→ Brief
Go over the records and count each line that has the string "green". Give the number and nothing else.

→ Recorded information

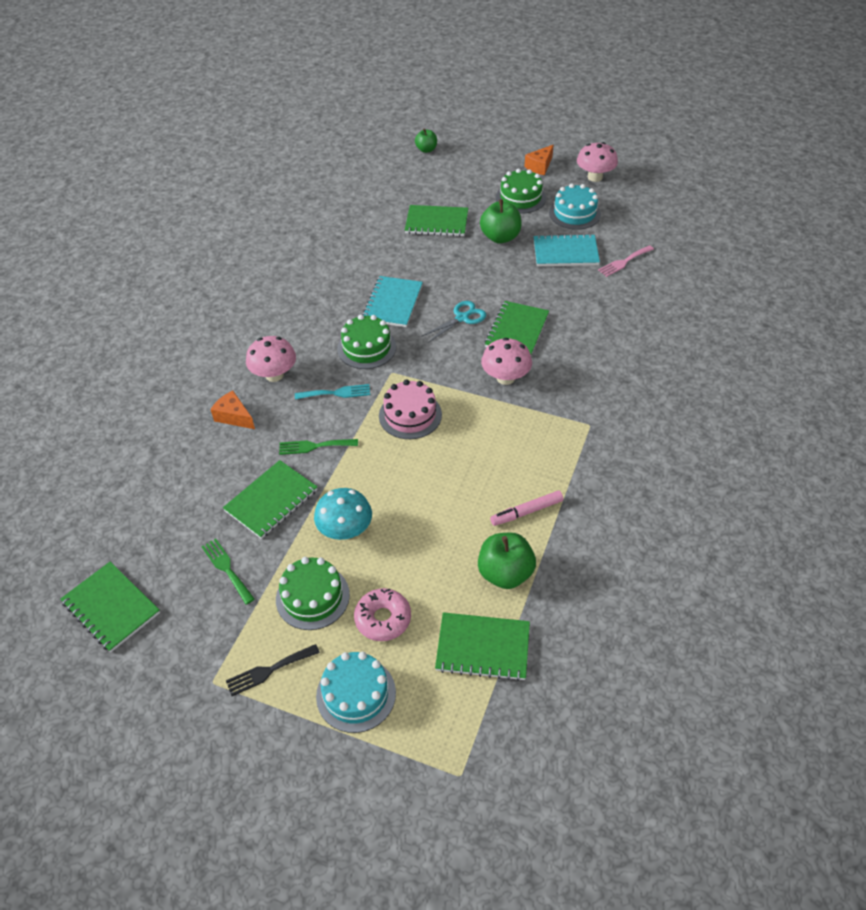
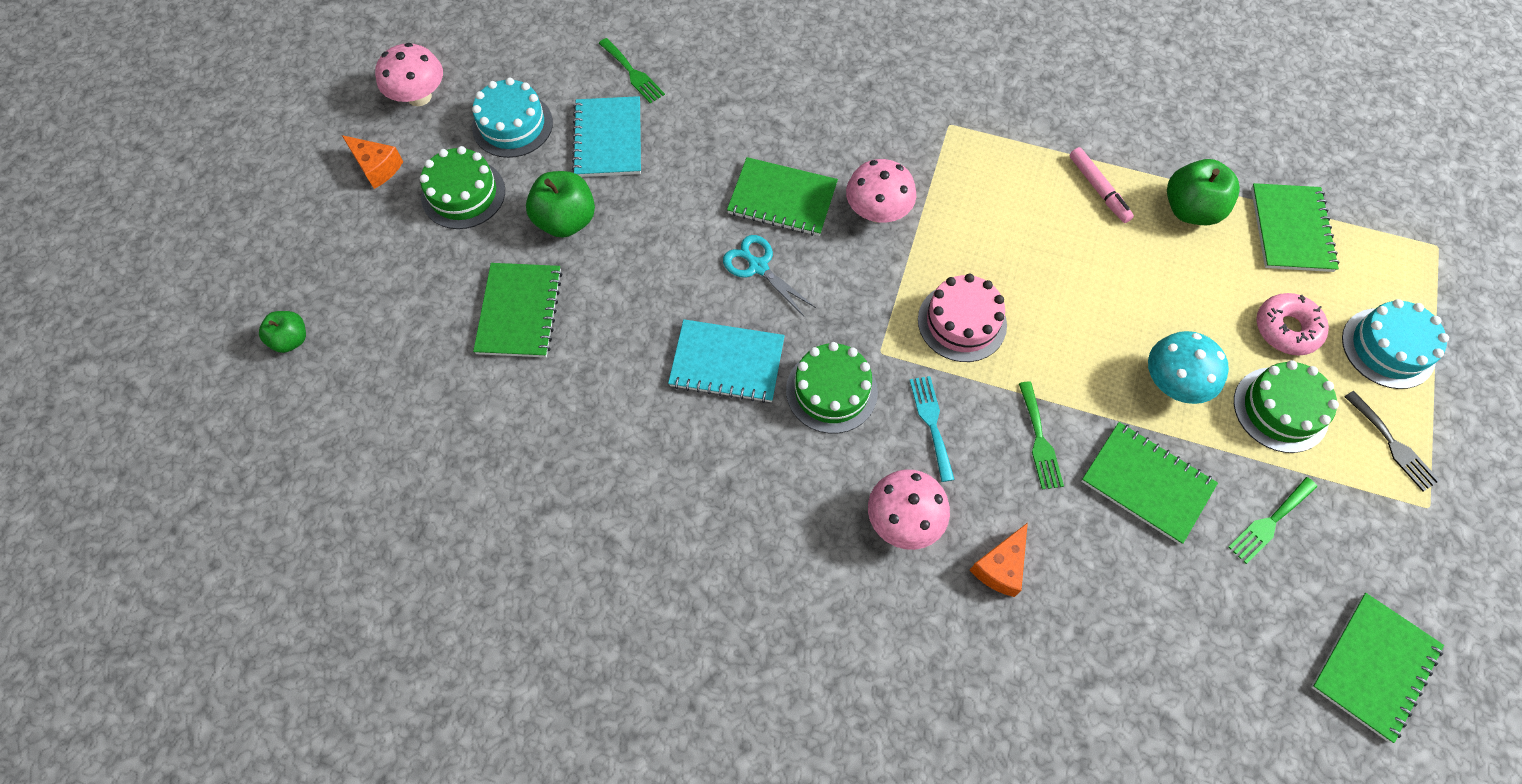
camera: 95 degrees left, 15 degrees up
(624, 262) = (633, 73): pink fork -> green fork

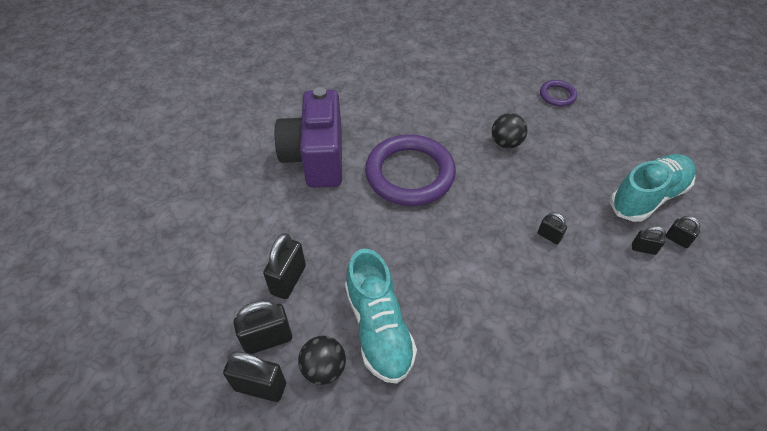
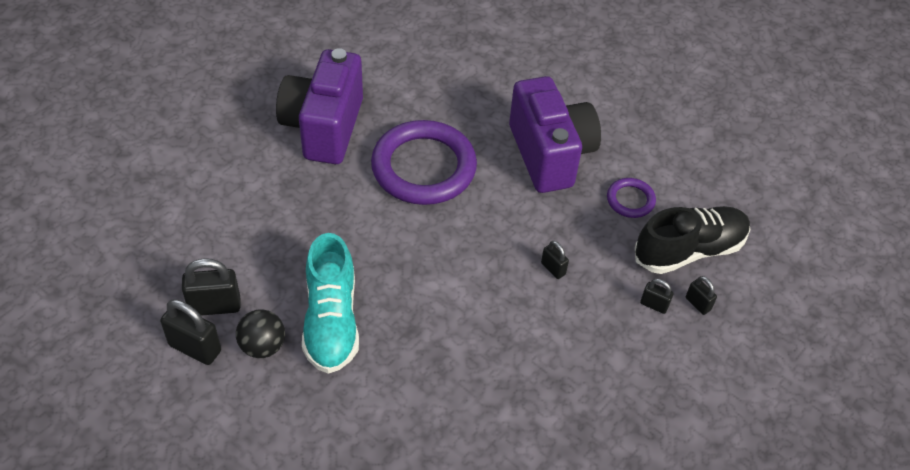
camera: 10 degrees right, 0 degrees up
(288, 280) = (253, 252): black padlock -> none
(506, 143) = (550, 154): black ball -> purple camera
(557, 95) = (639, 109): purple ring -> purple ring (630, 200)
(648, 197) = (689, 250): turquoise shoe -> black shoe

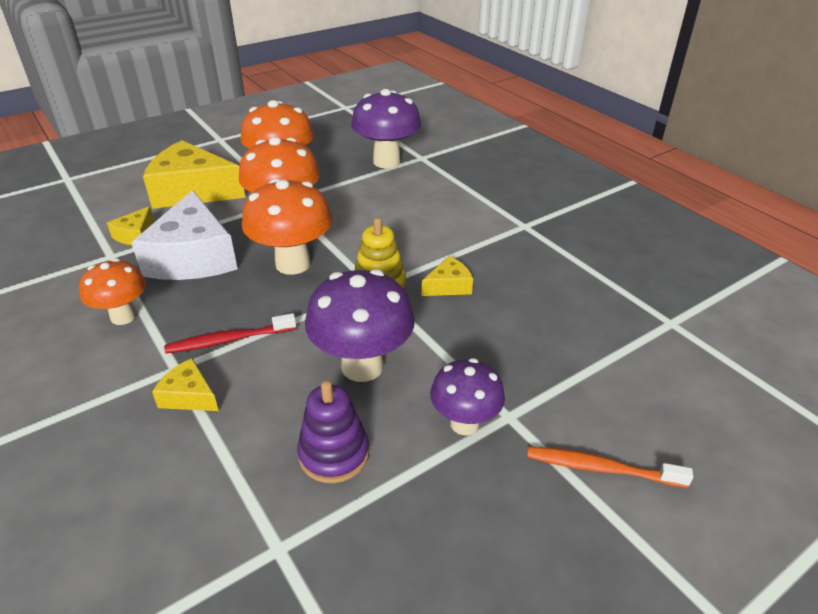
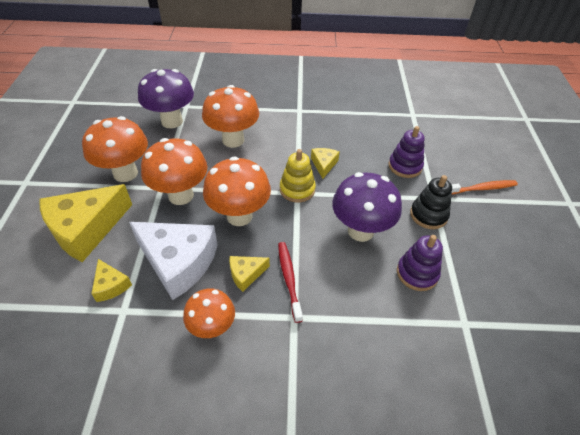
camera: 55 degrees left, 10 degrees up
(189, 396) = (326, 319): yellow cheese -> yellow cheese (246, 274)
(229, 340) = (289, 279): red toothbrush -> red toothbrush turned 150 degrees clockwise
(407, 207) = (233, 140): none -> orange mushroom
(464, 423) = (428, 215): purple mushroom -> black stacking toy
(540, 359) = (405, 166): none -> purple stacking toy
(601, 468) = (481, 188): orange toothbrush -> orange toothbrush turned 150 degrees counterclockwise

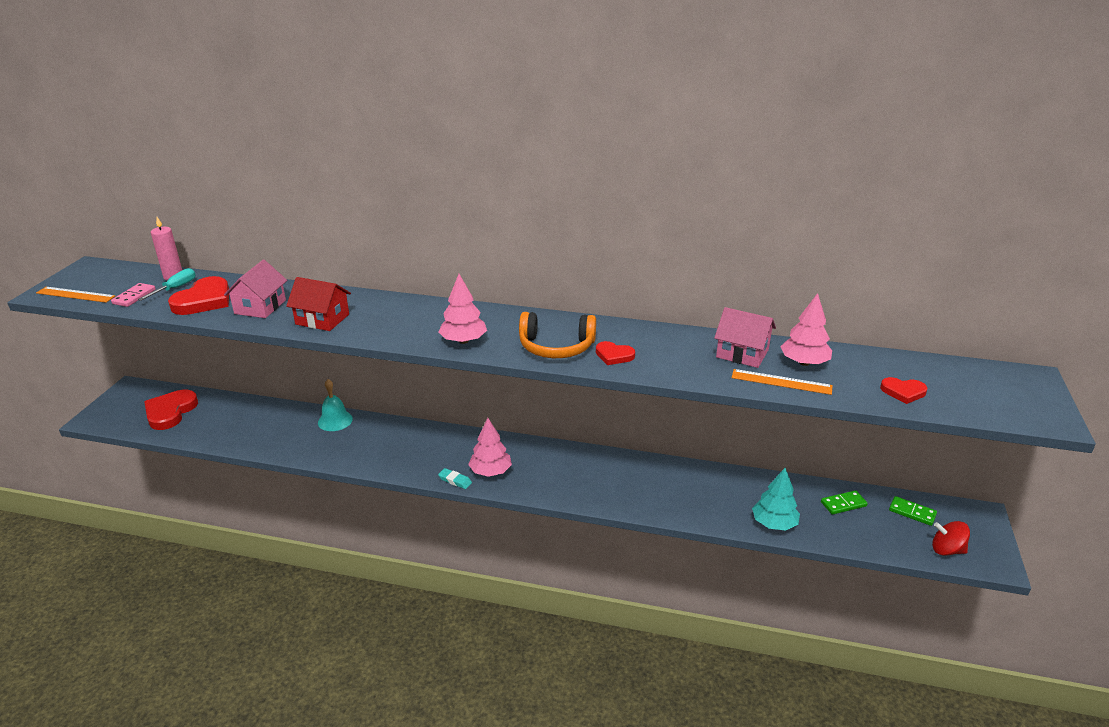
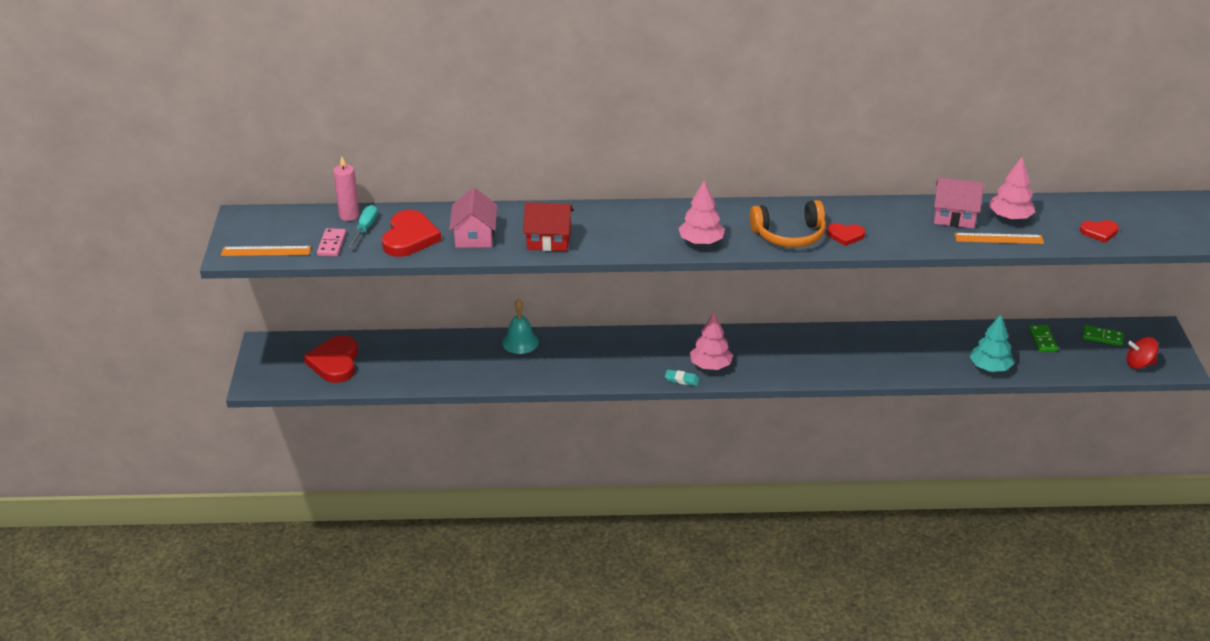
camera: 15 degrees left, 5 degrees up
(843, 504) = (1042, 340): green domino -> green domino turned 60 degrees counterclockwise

→ Task output
2